WHAT IS EXPECTED: Reproduce exactly, and only, the lines below from the one containing "(211, 108) = (237, 221): pink" through the one containing "(504, 194) = (599, 417): black".

EXTRACTED DATA:

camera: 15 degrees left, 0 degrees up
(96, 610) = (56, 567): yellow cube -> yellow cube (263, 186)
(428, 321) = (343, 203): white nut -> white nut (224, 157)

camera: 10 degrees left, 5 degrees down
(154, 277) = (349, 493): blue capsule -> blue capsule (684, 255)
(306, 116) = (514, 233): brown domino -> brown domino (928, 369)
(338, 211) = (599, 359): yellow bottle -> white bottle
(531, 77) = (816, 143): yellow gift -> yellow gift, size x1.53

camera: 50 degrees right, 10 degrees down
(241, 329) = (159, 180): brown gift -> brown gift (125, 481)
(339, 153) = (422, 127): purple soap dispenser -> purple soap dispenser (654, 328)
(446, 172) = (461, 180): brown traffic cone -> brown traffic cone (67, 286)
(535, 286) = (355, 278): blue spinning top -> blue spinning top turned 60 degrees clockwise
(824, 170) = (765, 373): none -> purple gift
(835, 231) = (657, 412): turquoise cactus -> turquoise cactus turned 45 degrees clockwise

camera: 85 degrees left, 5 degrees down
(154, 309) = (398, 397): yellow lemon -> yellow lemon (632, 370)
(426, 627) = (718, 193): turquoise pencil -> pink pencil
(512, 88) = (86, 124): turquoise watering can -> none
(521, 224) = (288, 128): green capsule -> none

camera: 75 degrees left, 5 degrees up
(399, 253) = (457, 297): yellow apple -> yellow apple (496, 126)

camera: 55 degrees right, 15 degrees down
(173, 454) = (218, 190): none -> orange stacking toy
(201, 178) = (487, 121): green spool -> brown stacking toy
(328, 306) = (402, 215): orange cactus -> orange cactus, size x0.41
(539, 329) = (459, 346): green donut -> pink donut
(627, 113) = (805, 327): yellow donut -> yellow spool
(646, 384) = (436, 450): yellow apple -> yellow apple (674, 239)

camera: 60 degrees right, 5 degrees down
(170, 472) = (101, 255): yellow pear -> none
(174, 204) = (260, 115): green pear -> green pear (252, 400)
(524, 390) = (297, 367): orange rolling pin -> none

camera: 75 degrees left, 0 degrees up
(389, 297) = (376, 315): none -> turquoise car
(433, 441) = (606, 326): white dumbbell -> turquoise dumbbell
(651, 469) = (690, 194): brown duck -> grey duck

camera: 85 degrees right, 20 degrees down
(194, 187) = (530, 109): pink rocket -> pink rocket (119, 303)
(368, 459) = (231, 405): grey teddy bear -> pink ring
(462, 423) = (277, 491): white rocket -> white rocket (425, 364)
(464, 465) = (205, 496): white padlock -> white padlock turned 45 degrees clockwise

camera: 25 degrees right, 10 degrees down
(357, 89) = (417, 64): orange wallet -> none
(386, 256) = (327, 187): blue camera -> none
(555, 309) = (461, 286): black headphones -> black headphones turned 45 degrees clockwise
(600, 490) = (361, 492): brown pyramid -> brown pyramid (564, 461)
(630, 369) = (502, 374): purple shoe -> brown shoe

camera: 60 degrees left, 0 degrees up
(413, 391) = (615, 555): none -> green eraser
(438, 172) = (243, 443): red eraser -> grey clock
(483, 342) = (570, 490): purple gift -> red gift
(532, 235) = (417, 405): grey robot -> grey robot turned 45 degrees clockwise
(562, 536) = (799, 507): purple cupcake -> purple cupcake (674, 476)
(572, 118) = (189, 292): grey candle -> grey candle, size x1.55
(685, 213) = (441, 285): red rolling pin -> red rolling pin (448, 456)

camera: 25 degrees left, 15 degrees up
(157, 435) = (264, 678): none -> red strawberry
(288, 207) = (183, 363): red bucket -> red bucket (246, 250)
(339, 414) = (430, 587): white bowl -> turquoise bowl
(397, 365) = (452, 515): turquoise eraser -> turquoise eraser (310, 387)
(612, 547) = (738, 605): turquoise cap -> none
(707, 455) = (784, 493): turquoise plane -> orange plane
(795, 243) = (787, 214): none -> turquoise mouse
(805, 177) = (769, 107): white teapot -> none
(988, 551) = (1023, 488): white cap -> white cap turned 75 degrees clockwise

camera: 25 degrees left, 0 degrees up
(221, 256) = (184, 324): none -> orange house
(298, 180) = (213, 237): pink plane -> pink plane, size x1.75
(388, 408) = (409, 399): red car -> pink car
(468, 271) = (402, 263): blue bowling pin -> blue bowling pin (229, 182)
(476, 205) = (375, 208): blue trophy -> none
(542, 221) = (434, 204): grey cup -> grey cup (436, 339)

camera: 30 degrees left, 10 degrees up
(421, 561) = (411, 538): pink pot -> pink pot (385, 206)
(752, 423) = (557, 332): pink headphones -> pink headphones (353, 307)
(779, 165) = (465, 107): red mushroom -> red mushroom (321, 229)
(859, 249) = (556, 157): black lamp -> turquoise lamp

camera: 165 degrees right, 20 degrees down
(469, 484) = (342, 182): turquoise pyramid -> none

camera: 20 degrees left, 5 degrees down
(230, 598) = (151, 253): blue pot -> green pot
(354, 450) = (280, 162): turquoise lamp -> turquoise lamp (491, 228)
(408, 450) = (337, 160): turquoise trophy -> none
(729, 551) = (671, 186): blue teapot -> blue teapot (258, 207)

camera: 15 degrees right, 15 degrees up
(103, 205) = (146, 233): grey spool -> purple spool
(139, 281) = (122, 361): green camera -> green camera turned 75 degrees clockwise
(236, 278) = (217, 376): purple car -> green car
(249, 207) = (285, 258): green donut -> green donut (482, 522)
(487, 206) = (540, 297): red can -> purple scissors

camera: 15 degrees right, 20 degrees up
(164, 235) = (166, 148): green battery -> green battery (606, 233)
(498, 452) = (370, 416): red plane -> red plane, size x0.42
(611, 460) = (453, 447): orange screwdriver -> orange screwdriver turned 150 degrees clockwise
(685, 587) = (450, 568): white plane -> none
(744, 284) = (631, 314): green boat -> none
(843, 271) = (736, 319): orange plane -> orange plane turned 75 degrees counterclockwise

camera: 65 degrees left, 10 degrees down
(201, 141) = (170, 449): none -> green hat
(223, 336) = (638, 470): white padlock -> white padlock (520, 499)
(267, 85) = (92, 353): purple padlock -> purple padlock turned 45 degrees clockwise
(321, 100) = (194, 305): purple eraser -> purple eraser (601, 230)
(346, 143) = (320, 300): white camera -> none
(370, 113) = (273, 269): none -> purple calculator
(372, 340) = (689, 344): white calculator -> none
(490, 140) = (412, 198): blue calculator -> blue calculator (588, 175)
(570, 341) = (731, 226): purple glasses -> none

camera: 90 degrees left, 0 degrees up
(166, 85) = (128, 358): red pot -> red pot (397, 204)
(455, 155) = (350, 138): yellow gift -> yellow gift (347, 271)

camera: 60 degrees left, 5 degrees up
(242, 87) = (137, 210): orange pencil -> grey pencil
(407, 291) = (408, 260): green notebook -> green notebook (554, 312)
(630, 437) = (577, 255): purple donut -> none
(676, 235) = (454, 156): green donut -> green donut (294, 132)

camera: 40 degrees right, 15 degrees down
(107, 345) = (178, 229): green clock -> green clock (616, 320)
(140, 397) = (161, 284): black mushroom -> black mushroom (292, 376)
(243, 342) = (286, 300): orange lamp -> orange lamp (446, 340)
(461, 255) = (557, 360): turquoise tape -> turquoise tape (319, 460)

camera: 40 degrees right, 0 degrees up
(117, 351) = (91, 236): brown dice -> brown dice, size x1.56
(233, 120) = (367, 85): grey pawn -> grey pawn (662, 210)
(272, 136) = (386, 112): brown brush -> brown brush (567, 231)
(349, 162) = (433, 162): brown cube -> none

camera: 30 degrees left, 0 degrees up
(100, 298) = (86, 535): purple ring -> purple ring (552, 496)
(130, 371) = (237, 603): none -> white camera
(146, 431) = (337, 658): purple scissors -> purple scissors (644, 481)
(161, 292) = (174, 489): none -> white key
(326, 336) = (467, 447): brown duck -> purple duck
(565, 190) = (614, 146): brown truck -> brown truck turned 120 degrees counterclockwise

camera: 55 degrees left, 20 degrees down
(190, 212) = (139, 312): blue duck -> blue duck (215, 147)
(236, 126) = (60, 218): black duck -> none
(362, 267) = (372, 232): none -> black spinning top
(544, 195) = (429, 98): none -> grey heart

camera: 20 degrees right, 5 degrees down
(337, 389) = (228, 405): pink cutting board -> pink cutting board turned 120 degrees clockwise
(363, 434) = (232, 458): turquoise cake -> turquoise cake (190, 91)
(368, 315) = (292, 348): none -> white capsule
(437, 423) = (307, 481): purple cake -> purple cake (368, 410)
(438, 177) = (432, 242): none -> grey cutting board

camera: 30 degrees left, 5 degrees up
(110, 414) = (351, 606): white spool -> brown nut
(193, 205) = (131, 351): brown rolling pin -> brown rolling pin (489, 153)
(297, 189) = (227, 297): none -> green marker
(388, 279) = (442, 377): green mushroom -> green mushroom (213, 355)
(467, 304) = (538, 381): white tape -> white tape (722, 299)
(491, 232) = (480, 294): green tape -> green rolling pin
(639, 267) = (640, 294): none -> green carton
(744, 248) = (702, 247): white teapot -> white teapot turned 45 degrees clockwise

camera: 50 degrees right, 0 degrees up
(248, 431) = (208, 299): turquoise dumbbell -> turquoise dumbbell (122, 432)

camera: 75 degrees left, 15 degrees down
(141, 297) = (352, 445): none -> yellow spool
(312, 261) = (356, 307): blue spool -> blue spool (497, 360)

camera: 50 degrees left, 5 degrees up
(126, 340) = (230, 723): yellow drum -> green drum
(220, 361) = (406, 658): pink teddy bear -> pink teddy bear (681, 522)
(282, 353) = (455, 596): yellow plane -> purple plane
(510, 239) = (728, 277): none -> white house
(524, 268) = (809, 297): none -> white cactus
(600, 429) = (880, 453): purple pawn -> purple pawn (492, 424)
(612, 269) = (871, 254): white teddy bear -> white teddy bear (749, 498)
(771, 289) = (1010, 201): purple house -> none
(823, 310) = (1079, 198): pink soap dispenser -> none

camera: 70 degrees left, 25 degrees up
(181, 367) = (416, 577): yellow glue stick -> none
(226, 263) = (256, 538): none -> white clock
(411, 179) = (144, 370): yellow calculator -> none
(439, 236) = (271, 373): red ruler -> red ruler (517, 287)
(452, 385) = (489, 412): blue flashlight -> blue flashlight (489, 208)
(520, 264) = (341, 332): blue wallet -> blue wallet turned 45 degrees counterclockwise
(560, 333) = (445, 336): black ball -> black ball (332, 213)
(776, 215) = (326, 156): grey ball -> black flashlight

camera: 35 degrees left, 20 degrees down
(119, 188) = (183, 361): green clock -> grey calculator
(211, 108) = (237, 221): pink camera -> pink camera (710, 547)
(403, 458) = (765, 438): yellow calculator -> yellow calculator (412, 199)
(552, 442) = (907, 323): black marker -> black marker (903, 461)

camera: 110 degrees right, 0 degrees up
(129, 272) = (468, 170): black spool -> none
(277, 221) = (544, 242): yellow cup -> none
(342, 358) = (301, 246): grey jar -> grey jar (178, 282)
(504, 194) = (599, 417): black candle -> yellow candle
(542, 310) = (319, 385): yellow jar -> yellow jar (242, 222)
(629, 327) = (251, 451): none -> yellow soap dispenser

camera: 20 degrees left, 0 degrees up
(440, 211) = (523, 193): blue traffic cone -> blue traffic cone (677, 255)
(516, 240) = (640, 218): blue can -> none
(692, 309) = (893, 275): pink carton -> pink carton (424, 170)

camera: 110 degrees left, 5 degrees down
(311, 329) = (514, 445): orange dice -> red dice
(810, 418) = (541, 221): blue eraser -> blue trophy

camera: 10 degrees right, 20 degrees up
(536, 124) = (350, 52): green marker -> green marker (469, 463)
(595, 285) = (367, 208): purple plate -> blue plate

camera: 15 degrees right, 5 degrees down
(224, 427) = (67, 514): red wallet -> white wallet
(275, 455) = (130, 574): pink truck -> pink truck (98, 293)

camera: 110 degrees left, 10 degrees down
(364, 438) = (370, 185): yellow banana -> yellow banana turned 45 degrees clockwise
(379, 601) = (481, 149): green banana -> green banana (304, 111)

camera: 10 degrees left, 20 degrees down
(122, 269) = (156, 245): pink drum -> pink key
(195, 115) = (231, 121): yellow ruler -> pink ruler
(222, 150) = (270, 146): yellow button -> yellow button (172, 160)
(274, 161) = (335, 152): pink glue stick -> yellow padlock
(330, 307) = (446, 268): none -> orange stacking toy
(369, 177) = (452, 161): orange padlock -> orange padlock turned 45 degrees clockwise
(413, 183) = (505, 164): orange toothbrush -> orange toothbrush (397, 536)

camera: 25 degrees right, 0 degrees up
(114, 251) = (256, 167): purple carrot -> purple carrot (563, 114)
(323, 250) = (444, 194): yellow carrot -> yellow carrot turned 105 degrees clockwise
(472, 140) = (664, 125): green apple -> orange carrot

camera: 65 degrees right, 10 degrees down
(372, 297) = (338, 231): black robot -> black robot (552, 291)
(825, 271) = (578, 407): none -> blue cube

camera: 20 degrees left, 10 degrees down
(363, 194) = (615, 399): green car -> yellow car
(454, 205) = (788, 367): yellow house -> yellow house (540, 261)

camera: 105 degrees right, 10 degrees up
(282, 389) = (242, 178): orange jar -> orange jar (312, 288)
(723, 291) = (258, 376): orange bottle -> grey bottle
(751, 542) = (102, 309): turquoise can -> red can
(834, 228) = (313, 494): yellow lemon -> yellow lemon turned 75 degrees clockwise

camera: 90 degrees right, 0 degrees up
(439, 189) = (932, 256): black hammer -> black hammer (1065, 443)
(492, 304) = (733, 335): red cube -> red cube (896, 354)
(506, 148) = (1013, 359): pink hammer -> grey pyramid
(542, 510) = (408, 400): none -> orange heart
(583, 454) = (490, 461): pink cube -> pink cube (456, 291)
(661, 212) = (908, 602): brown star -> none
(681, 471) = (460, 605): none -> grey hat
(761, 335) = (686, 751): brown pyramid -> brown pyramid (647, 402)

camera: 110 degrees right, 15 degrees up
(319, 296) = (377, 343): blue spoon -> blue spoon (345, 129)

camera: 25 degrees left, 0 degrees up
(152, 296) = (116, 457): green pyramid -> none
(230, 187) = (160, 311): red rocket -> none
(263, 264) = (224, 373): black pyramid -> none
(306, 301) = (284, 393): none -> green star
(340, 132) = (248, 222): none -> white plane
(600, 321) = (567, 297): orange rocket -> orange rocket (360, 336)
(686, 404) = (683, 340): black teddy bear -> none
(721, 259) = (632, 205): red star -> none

ANSWER BOX:
(211, 108) = (237, 221): pink camera -> pink camera (710, 547)
(403, 458) = (765, 438): yellow calculator -> yellow calculator (412, 199)
(552, 442) = (907, 323): black marker -> black marker (903, 461)

camera: 110 degrees right, 0 degrees up
(129, 272) = (468, 170): black spool -> none
(277, 221) = (544, 242): yellow cup -> none
(342, 358) = (301, 246): grey jar -> grey jar (178, 282)
(504, 194) = (599, 417): black candle -> yellow candle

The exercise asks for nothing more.